(Records from a data collection)
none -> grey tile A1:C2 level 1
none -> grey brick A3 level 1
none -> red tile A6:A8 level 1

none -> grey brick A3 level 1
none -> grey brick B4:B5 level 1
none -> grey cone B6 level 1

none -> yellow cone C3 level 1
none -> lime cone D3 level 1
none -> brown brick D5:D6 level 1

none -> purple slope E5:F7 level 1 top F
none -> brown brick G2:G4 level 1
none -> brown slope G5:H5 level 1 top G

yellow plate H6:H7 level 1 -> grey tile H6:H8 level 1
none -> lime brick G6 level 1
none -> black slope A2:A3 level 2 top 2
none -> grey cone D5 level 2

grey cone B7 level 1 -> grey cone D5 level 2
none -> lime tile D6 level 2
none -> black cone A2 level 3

__Task goal__:
Set down, please, the lines from the line holding "none -> grey cone D5 level 2" through the final line of the data, exactly and with nothing added.

__Result for this task__:
none -> grey cone D5 level 2

grey cone B7 level 1 -> grey cone D5 level 2
none -> lime tile D6 level 2
none -> black cone A2 level 3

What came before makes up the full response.